RECORD SET Start Marker

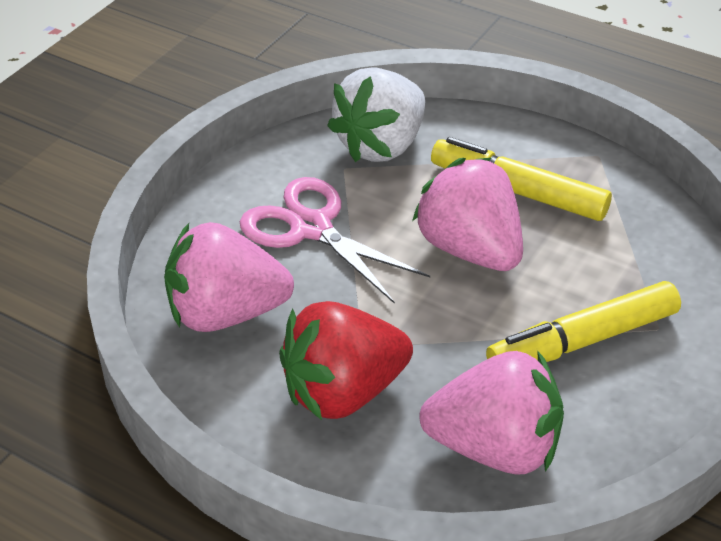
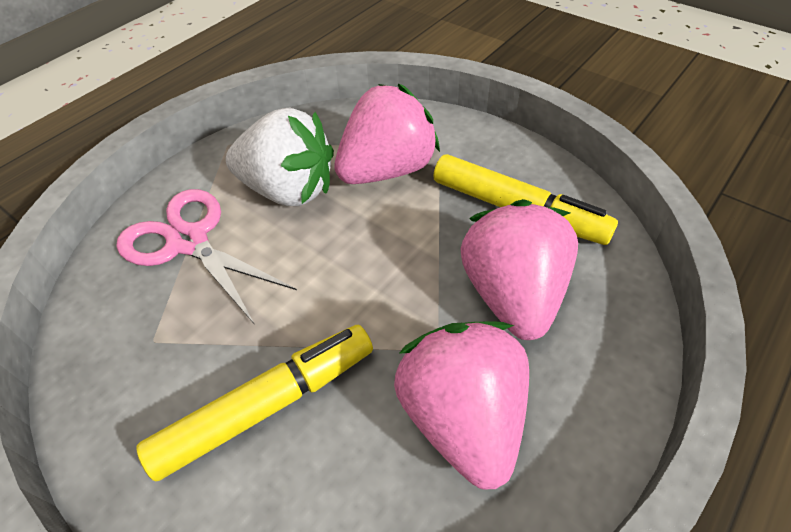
red strawberry: 1 -> 0

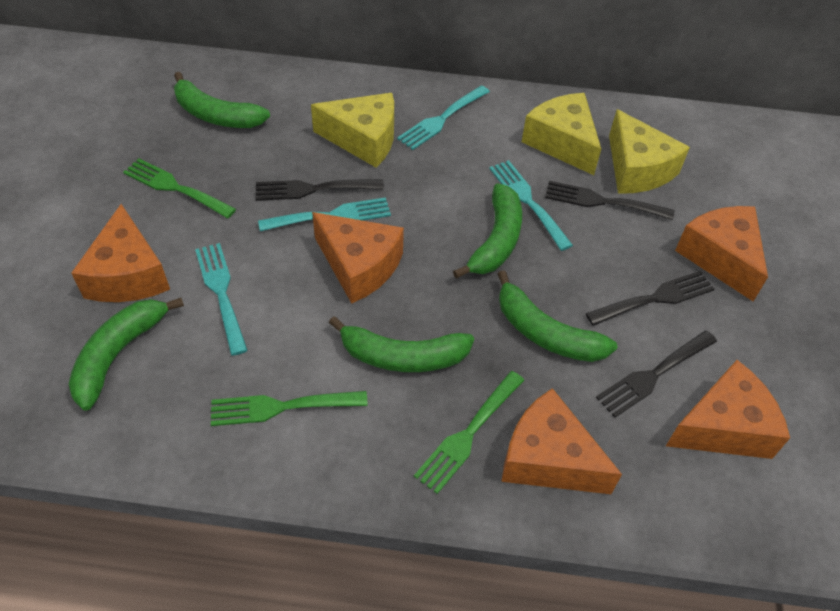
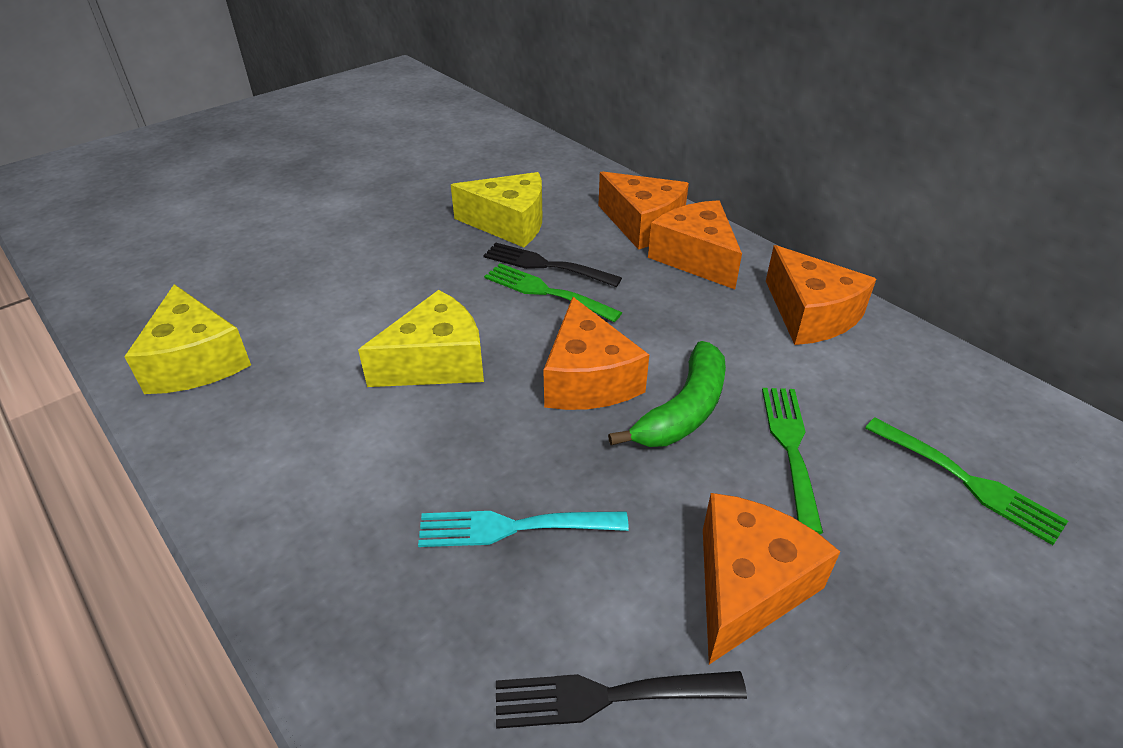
black fork: 4 -> 2
green banana: 5 -> 1
turquoise fork: 4 -> 1

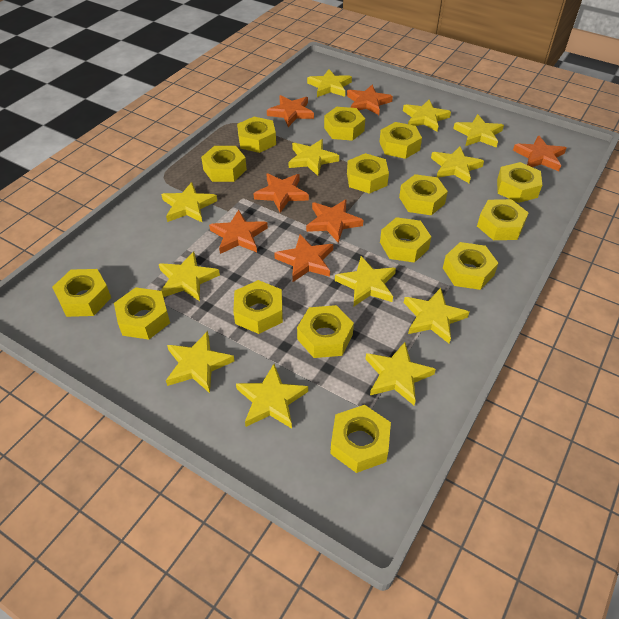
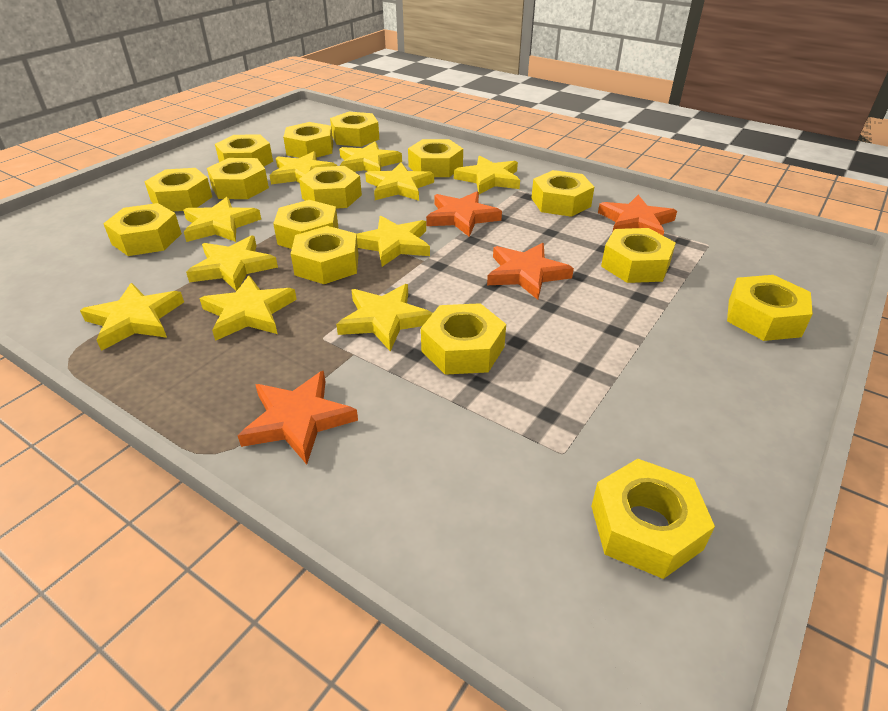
orange star: 7 -> 4
yellow star: 12 -> 10

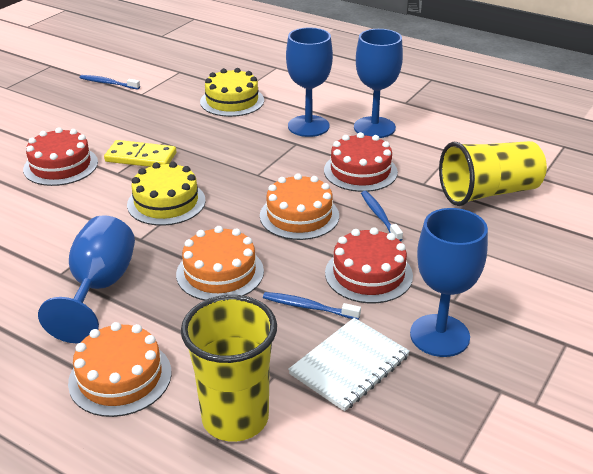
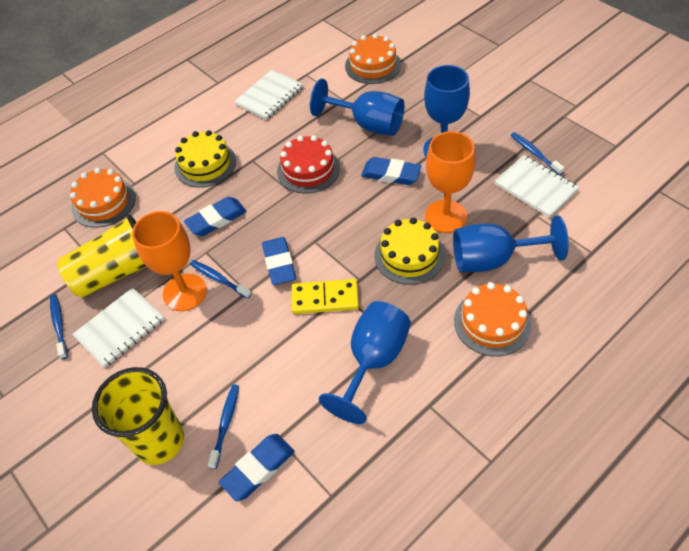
blue eraser: 0 -> 4
blue toothbrush: 3 -> 4
orange goblet: 0 -> 2
red cake: 3 -> 1
white notebook: 1 -> 3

RECORD SET End Marker

» TASK OBJECTIVE: Output the data above exactly; pictures do not belong in the copy.

» RESPONSE FOR THIS EXERCISE:
red strawberry: 1 -> 0

black fork: 4 -> 2
green banana: 5 -> 1
turquoise fork: 4 -> 1

orange star: 7 -> 4
yellow star: 12 -> 10

blue eraser: 0 -> 4
blue toothbrush: 3 -> 4
orange goblet: 0 -> 2
red cake: 3 -> 1
white notebook: 1 -> 3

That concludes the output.